Start of Records for the task
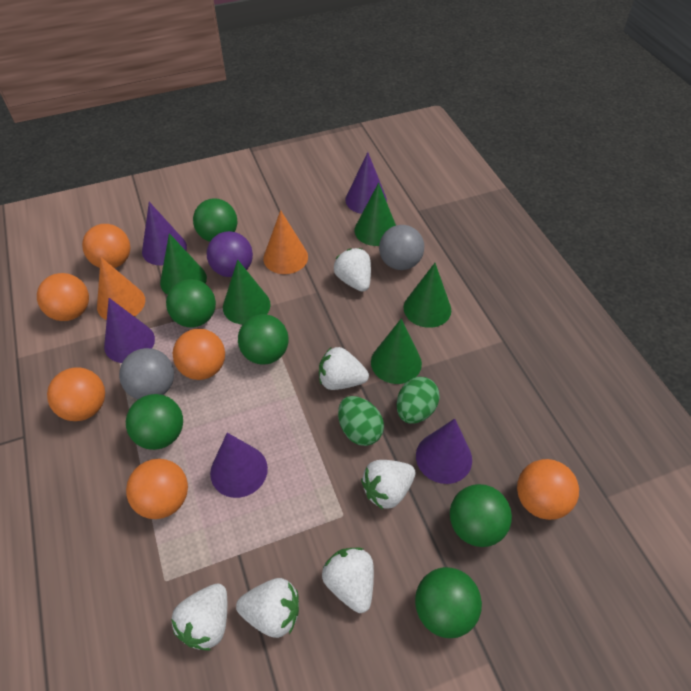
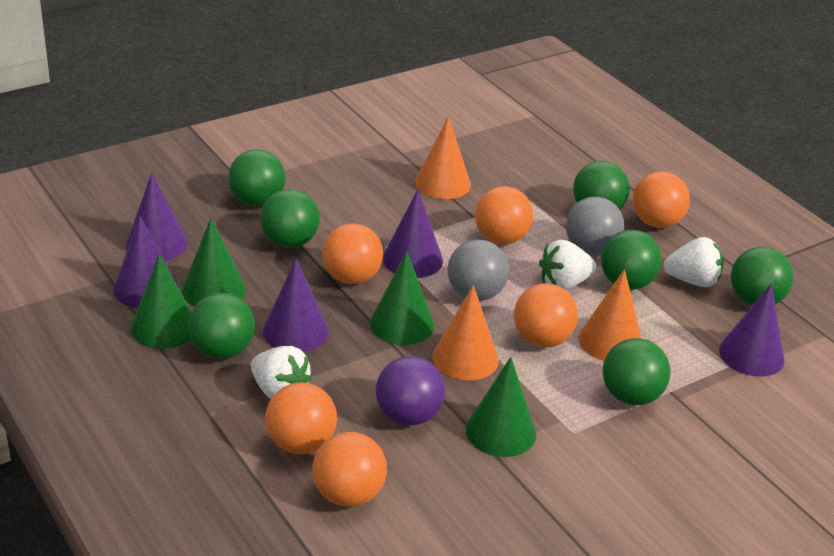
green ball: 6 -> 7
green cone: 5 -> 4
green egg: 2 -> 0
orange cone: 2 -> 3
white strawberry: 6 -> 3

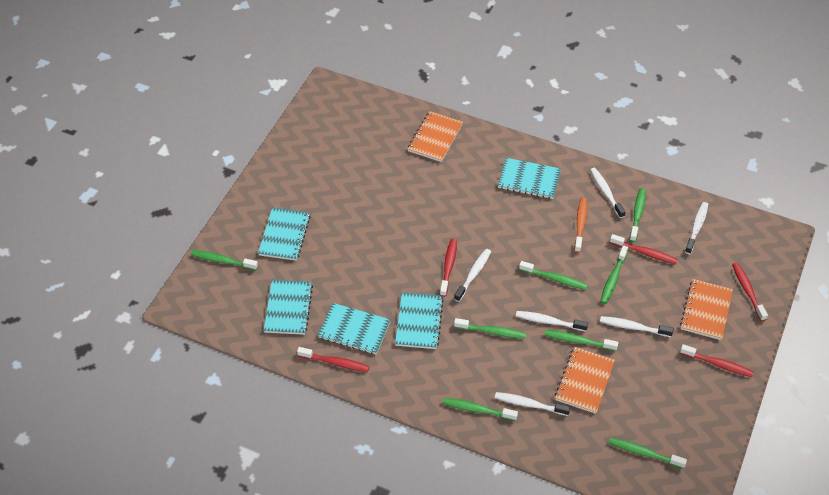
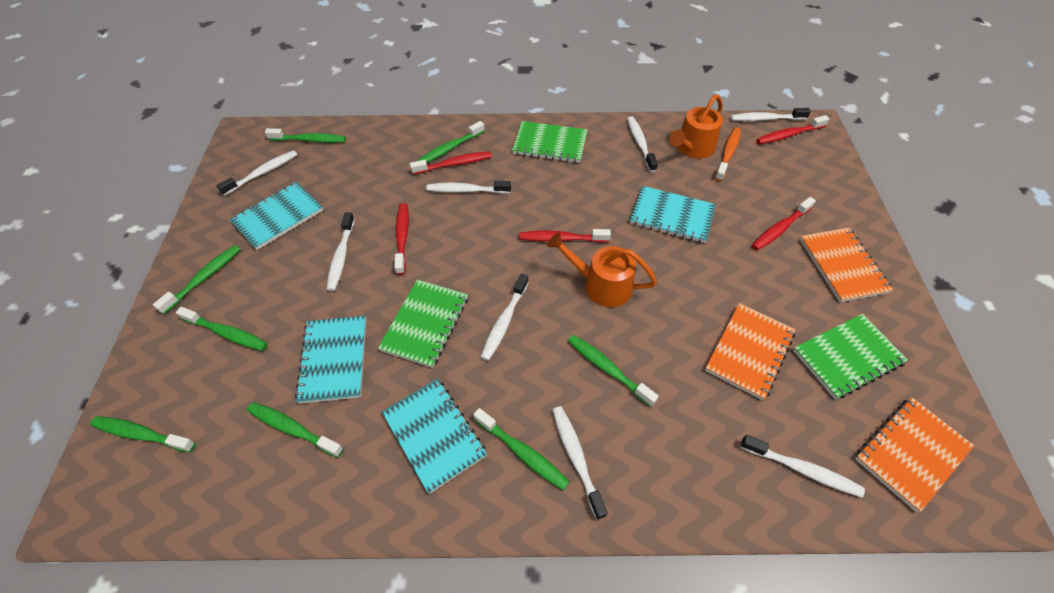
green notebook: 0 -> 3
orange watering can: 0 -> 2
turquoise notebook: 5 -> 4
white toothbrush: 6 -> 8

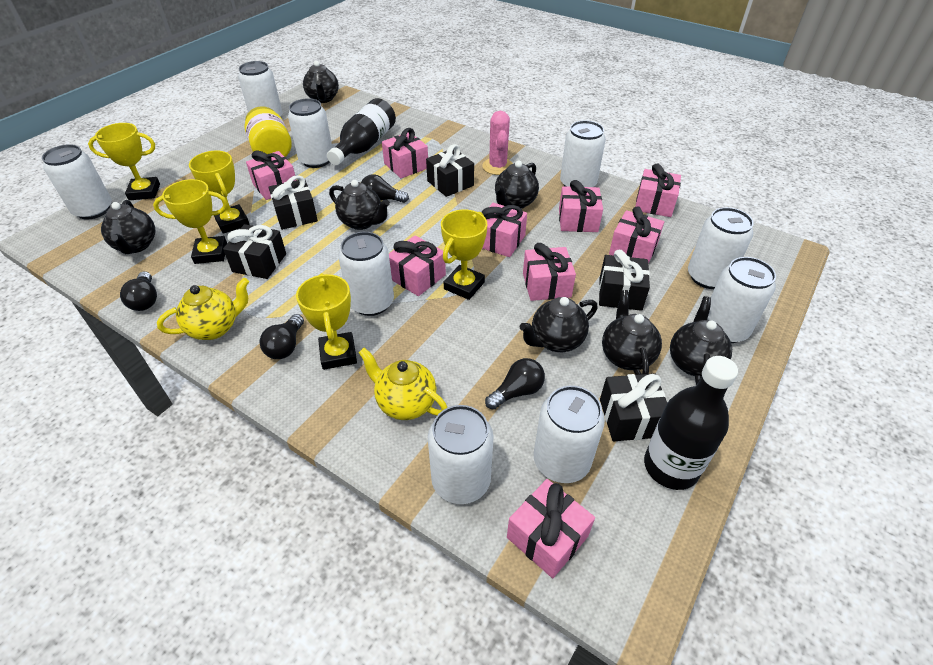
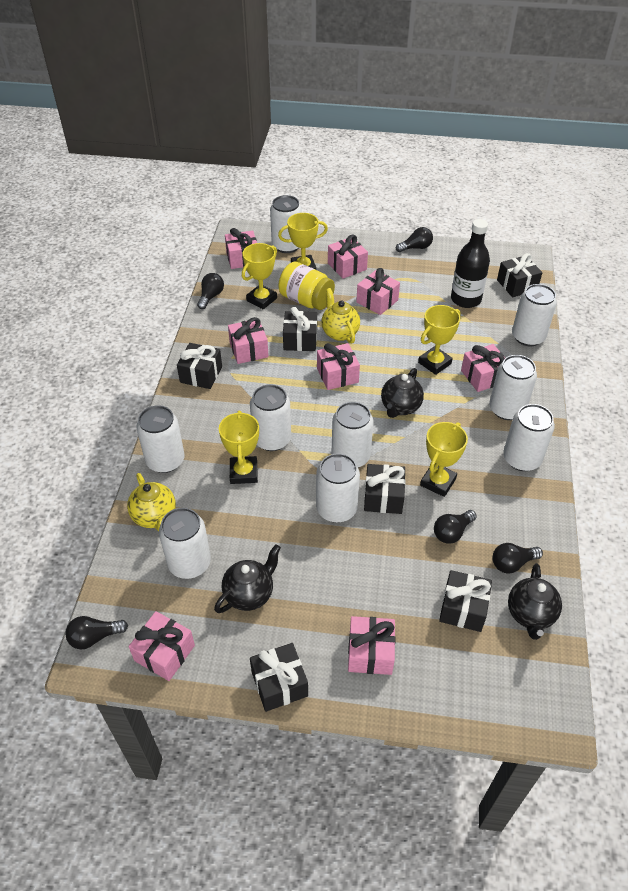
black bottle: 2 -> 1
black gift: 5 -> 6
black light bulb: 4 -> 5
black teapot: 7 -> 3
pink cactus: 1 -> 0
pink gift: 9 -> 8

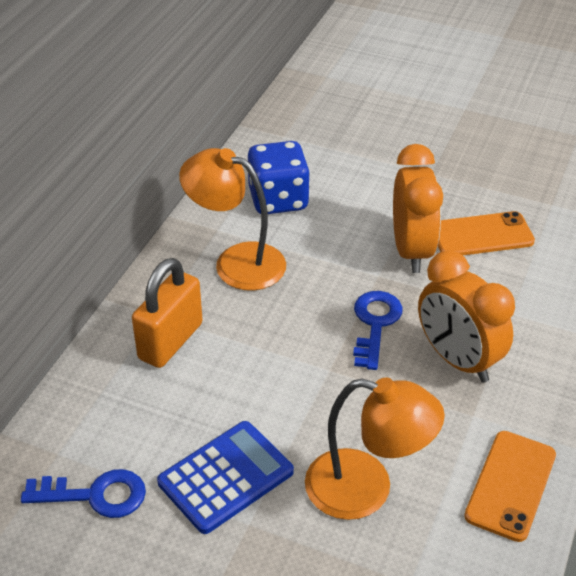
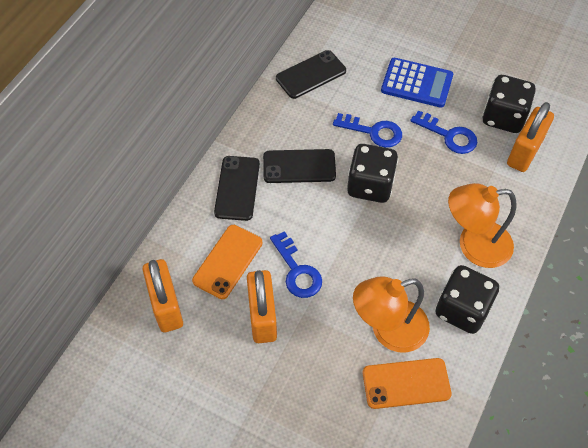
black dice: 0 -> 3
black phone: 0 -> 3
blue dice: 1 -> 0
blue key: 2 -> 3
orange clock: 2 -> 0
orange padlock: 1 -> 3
End of Records for the task
Problem to work on » Copy out the listing above in full and keep the pictures out.

Answer to the problem »
green ball: 6 -> 7
green cone: 5 -> 4
green egg: 2 -> 0
orange cone: 2 -> 3
white strawberry: 6 -> 3

green notebook: 0 -> 3
orange watering can: 0 -> 2
turquoise notebook: 5 -> 4
white toothbrush: 6 -> 8

black bottle: 2 -> 1
black gift: 5 -> 6
black light bulb: 4 -> 5
black teapot: 7 -> 3
pink cactus: 1 -> 0
pink gift: 9 -> 8

black dice: 0 -> 3
black phone: 0 -> 3
blue dice: 1 -> 0
blue key: 2 -> 3
orange clock: 2 -> 0
orange padlock: 1 -> 3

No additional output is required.